Data items
○ ○ ○ ○ ○

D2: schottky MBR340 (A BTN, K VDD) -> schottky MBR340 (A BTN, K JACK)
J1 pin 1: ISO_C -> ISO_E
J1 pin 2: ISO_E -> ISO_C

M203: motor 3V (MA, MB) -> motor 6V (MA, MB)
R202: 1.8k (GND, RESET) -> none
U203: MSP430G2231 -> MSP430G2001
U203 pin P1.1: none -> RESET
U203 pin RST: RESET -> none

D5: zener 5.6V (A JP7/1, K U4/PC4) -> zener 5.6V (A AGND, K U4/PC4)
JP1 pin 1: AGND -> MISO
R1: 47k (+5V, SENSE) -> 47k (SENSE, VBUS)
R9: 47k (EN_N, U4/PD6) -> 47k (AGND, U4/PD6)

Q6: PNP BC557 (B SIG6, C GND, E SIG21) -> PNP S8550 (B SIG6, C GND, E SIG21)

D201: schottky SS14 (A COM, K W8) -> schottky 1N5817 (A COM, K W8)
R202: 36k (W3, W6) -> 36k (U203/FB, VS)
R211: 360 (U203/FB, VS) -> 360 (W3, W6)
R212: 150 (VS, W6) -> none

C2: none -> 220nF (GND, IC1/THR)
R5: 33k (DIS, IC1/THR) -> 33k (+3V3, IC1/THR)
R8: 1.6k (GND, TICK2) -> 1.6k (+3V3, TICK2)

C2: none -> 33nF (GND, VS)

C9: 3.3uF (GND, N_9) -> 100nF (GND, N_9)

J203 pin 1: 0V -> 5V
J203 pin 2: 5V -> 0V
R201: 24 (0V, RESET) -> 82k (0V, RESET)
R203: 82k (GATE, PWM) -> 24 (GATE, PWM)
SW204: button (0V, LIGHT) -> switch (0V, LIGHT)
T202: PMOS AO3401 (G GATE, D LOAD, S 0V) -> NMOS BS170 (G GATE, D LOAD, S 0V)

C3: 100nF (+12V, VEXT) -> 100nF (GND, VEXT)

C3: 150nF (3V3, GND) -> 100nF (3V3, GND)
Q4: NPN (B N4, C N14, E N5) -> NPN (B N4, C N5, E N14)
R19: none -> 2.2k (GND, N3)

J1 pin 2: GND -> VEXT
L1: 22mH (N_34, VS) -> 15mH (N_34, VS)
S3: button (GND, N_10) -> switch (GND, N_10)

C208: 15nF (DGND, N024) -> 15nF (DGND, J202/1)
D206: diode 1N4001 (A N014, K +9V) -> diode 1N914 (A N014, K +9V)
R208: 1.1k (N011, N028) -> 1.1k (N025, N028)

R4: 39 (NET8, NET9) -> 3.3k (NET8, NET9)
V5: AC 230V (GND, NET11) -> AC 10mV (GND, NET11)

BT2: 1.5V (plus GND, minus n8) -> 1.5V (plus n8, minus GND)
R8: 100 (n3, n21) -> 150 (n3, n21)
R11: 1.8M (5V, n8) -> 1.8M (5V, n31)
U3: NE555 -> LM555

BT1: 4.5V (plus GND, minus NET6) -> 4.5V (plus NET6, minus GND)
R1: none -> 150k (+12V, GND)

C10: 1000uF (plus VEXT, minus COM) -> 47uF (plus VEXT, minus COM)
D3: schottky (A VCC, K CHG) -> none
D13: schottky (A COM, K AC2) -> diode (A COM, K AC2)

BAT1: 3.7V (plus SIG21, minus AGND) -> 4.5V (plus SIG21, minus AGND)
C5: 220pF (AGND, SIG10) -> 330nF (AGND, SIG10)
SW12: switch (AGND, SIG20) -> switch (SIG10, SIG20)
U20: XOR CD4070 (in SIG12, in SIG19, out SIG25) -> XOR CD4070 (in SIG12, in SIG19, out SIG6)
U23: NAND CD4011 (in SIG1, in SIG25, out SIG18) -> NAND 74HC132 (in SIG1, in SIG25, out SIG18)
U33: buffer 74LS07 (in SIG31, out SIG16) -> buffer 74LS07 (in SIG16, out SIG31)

○ ○ ○ ○ ○

# [What to work on]
Among the lines above, find those with the string "none" and copy them.

# [Exercise solution]
R202: 1.8k (GND, RESET) -> none
U203 pin P1.1: none -> RESET
U203 pin RST: RESET -> none
R212: 150 (VS, W6) -> none
C2: none -> 220nF (GND, IC1/THR)
C2: none -> 33nF (GND, VS)
R19: none -> 2.2k (GND, N3)
R1: none -> 150k (+12V, GND)
D3: schottky (A VCC, K CHG) -> none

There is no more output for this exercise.